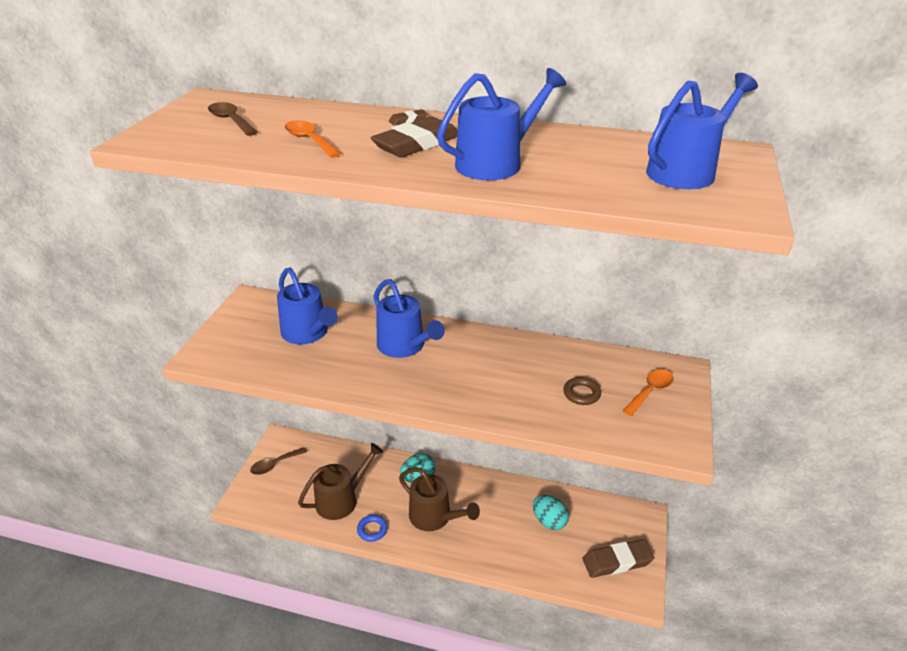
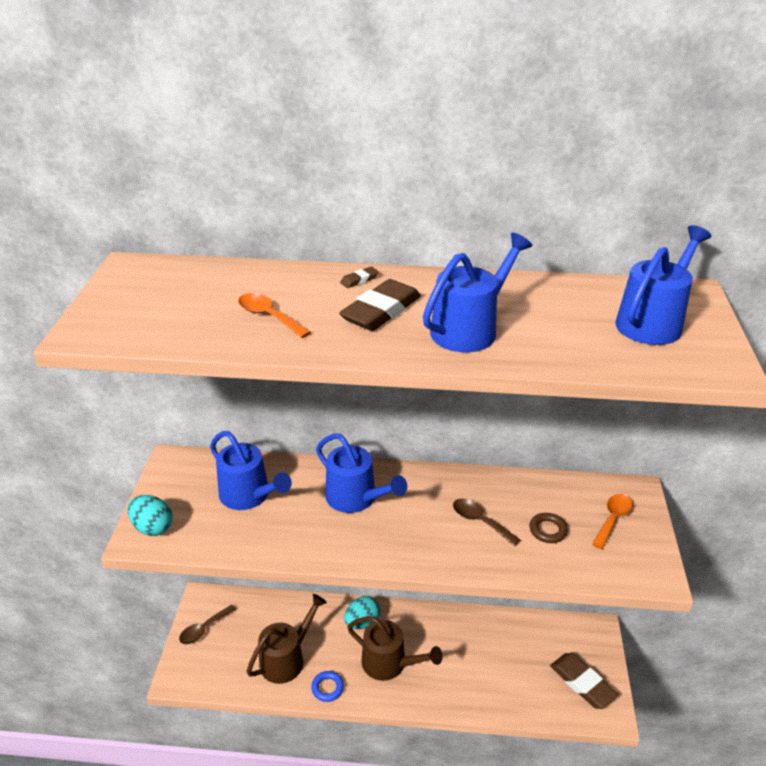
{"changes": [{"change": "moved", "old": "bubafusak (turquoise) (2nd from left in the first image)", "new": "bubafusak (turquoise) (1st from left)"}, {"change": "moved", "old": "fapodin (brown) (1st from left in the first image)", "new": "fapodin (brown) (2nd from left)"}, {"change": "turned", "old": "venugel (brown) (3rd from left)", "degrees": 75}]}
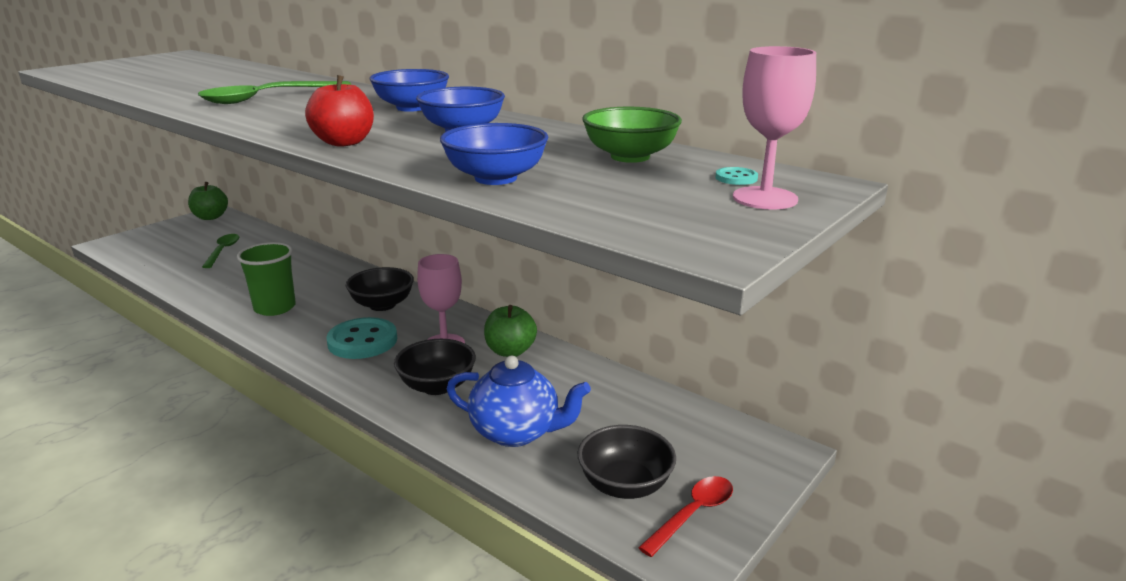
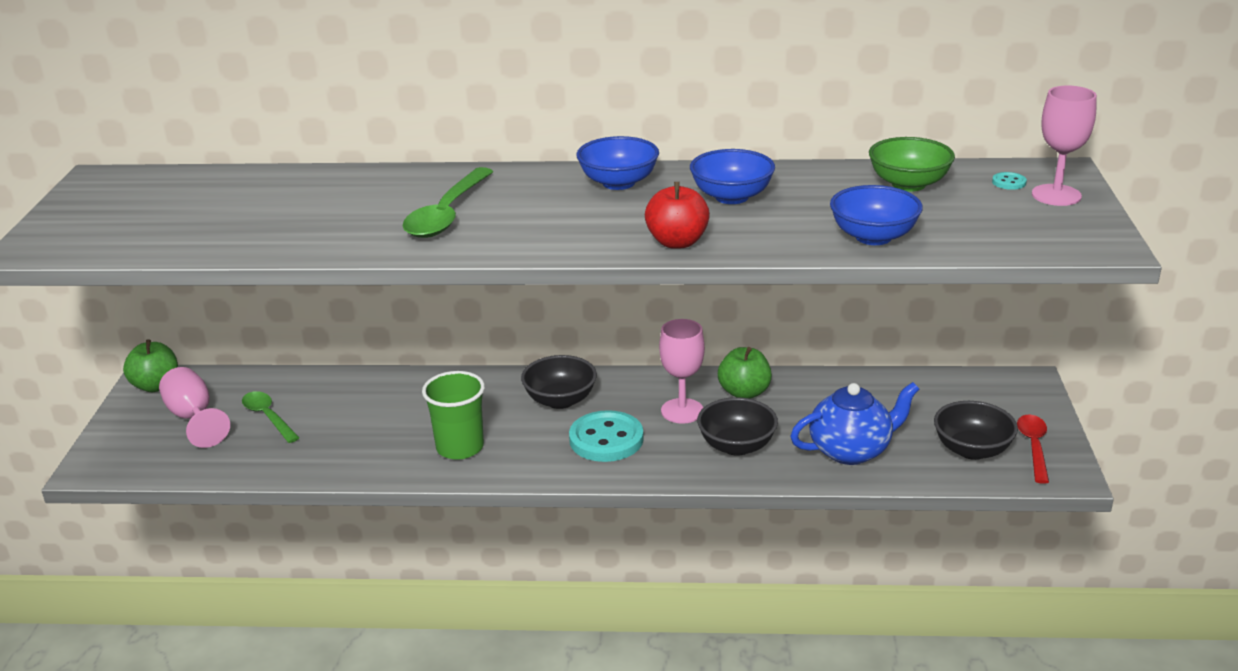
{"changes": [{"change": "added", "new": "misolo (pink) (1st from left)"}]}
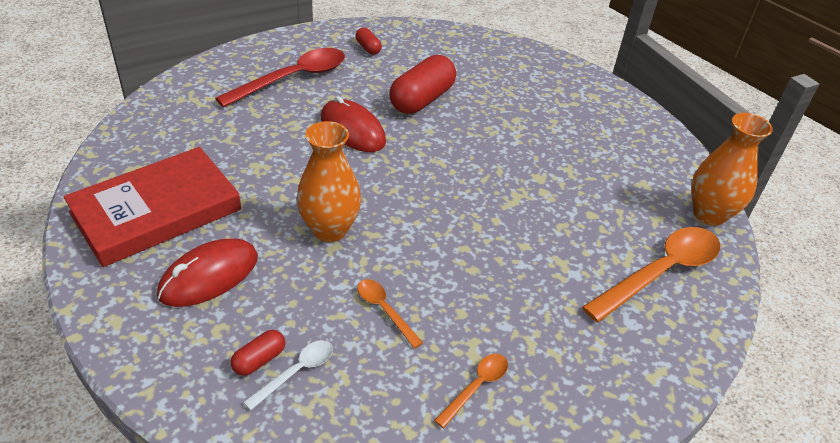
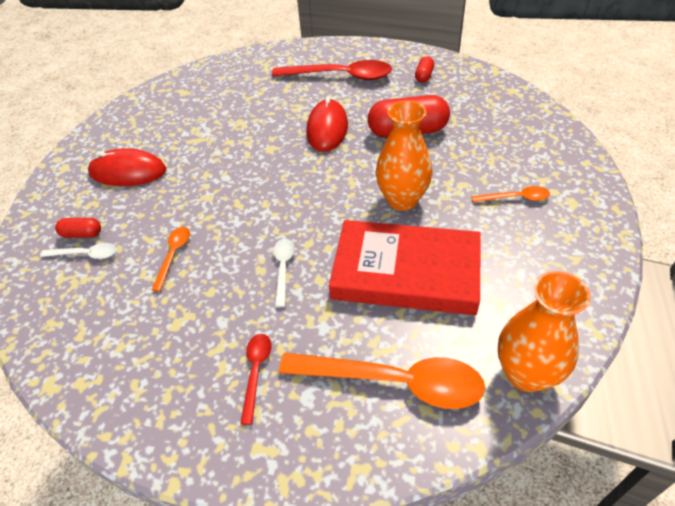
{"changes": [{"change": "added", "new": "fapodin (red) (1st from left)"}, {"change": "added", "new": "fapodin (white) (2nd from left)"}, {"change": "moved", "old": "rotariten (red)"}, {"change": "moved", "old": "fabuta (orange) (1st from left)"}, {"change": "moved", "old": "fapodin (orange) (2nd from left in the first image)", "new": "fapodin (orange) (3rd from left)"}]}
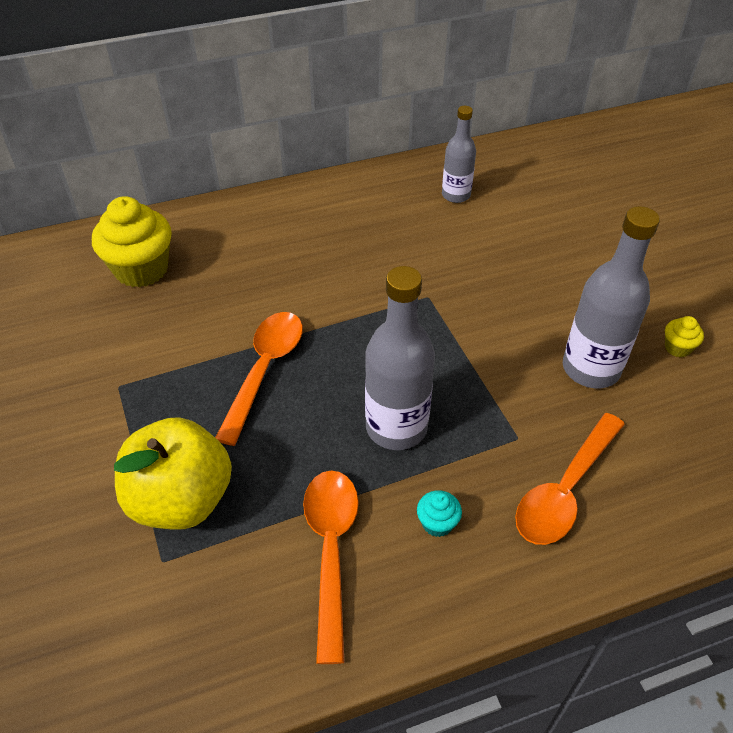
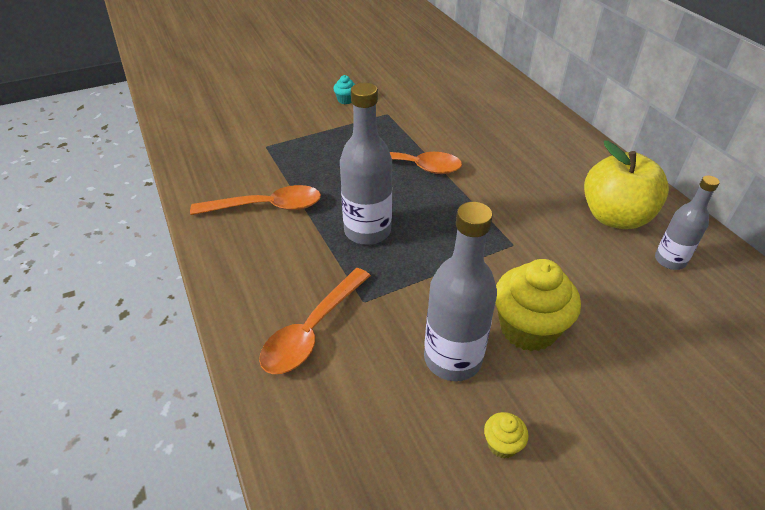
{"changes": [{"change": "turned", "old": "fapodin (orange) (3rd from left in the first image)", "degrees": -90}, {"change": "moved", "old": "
⁂
Exercise. Pictures are not part of the copy; retype all the other material exactly.

Response.
{"changes": [{"change": "moved", "old": "bubafusak (turquoise) (2nd from left in the first image)", "new": "bubafusak (turquoise) (1st from left)"}, {"change": "moved", "old": "fapodin (brown) (1st from left in the first image)", "new": "fapodin (brown) (2nd from left)"}, {"change": "turned", "old": "venugel (brown) (3rd from left)", "degrees": 75}]}
{"changes": [{"change": "added", "new": "misolo (pink) (1st from left)"}]}
{"changes": [{"change": "added", "new": "fapodin (red) (1st from left)"}, {"change": "added", "new": "fapodin (white) (2nd from left)"}, {"change": "moved", "old": "rotariten (red)"}, {"change": "moved", "old": "fabuta (orange) (1st from left)"}, {"change": "moved", "old": "fapodin (orange) (2nd from left in the first image)", "new": "fapodin (orange) (3rd from left)"}]}
{"changes": [{"change": "turned", "old": "fapodin (orange) (3rd from left in the first image)", "degrees": -90}, {"change": "moved", "old": "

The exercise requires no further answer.